═════ Records to use ═════
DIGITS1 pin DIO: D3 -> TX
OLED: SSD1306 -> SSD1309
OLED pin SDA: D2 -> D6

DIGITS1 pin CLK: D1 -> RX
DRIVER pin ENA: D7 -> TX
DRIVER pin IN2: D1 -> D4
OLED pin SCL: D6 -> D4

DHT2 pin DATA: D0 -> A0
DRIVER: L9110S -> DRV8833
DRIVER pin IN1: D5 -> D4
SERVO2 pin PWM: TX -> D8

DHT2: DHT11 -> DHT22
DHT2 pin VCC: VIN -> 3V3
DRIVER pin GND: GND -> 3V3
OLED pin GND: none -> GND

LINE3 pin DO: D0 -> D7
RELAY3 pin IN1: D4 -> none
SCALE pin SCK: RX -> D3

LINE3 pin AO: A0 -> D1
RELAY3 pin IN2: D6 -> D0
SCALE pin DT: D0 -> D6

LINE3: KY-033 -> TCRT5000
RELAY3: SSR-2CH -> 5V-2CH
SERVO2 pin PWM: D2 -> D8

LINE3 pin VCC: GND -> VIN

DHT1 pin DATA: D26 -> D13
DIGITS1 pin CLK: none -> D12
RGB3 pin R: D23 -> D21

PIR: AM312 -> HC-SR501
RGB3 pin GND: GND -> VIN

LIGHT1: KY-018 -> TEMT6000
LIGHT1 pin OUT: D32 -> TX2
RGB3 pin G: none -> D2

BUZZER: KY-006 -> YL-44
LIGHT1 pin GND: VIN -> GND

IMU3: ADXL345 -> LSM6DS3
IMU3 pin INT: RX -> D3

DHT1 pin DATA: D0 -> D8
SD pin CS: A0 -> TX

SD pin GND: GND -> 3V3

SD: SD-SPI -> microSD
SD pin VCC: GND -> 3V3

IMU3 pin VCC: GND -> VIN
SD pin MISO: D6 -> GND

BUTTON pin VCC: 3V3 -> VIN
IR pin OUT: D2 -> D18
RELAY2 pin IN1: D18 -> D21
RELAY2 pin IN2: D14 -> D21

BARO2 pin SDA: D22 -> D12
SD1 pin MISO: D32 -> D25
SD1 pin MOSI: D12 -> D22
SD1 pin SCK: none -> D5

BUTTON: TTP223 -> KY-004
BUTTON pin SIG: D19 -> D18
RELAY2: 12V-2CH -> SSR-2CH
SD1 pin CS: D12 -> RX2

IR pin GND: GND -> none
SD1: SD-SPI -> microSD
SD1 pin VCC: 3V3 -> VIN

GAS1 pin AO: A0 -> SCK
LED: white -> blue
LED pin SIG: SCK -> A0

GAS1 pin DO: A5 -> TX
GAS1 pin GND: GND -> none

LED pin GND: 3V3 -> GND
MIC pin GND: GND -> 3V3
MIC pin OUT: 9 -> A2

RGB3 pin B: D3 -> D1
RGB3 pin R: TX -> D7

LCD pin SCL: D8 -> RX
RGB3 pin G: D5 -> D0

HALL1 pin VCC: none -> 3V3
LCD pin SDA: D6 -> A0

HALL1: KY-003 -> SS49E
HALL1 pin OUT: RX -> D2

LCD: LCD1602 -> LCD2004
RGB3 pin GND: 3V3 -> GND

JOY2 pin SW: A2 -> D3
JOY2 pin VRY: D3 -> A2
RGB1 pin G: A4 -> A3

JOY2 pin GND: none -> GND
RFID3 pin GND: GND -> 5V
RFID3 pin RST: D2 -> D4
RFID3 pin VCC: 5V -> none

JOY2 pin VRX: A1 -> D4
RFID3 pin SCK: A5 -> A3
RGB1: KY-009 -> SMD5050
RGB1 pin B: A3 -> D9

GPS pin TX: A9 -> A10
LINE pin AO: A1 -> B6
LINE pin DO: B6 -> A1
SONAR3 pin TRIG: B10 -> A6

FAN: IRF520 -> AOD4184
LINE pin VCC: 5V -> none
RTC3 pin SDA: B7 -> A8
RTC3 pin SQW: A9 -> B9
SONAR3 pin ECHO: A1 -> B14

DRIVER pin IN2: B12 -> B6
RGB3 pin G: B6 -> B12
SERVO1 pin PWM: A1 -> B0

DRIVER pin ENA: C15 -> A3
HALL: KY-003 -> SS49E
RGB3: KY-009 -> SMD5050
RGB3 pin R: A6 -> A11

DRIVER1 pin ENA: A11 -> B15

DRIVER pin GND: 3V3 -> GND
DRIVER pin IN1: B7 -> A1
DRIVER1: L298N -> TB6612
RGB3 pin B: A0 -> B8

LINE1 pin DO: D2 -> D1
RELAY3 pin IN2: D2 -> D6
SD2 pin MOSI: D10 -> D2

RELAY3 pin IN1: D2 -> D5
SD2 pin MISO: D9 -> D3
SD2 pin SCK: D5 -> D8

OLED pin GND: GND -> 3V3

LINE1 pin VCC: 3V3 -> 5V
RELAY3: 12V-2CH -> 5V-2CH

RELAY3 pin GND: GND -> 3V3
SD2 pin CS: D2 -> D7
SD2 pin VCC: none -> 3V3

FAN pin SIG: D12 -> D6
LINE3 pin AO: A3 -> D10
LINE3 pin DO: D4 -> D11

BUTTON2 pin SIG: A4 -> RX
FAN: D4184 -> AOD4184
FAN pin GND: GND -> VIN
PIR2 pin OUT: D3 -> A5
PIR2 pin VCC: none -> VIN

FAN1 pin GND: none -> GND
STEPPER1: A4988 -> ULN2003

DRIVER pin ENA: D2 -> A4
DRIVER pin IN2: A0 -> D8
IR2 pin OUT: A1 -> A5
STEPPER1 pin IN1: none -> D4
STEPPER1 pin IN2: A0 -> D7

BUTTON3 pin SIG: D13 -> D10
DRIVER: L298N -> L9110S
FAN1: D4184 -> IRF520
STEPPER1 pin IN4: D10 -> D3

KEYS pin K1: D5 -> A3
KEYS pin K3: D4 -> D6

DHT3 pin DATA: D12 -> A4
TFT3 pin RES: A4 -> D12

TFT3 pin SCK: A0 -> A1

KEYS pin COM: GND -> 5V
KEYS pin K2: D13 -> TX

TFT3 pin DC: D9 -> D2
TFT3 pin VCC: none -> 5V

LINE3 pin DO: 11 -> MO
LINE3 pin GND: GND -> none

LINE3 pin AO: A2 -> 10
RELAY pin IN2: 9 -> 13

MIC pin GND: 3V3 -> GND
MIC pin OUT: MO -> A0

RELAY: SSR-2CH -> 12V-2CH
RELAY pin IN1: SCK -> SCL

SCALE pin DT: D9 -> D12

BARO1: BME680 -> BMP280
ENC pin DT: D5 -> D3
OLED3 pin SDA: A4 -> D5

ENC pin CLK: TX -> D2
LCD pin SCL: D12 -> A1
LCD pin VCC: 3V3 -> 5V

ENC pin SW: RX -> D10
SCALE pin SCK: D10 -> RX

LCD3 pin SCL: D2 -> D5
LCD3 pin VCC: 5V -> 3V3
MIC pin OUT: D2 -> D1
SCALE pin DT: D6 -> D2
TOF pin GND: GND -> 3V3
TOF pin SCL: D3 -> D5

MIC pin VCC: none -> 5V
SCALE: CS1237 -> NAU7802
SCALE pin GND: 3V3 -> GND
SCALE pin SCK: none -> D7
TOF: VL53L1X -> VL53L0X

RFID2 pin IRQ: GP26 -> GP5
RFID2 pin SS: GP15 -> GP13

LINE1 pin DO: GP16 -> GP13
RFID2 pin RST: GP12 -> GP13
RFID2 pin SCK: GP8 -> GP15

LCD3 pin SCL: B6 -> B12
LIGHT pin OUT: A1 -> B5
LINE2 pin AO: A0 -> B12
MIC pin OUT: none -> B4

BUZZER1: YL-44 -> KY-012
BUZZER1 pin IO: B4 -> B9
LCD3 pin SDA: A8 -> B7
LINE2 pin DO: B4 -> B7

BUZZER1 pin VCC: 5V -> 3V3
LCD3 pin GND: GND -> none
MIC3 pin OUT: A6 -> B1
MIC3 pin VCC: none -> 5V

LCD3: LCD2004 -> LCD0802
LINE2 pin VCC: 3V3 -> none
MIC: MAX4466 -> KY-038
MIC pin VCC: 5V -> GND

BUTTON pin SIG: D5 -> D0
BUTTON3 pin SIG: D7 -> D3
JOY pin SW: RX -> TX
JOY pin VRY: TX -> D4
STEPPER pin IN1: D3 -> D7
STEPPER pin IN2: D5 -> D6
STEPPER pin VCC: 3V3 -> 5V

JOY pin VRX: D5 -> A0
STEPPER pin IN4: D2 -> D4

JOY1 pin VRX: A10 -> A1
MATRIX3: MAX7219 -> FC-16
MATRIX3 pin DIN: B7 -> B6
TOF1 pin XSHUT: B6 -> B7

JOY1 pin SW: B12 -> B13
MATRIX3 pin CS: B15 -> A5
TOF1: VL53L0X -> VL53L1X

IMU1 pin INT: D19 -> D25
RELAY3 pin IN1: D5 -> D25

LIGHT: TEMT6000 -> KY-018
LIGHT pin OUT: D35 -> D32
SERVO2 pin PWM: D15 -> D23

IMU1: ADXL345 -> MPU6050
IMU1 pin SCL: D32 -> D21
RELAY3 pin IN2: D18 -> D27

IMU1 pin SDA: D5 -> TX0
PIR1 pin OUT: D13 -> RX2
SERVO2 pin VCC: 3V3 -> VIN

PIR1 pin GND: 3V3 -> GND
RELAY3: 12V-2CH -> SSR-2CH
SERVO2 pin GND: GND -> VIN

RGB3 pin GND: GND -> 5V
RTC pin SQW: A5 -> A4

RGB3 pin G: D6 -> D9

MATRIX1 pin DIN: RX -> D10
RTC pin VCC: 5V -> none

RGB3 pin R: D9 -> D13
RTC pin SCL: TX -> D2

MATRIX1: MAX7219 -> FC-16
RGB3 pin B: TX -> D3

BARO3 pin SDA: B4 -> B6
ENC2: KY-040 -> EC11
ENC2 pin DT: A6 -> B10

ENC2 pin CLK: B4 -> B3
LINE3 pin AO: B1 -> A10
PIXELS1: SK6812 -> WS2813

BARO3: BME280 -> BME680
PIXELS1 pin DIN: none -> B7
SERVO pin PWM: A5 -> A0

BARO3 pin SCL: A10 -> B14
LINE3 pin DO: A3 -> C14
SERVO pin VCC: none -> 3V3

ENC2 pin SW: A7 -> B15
═════
Action item:
Each line of the data in which the string "MOSI" appears needs to be copied.

Answer for the task:
SD1 pin MOSI: D12 -> D22
SD2 pin MOSI: D10 -> D2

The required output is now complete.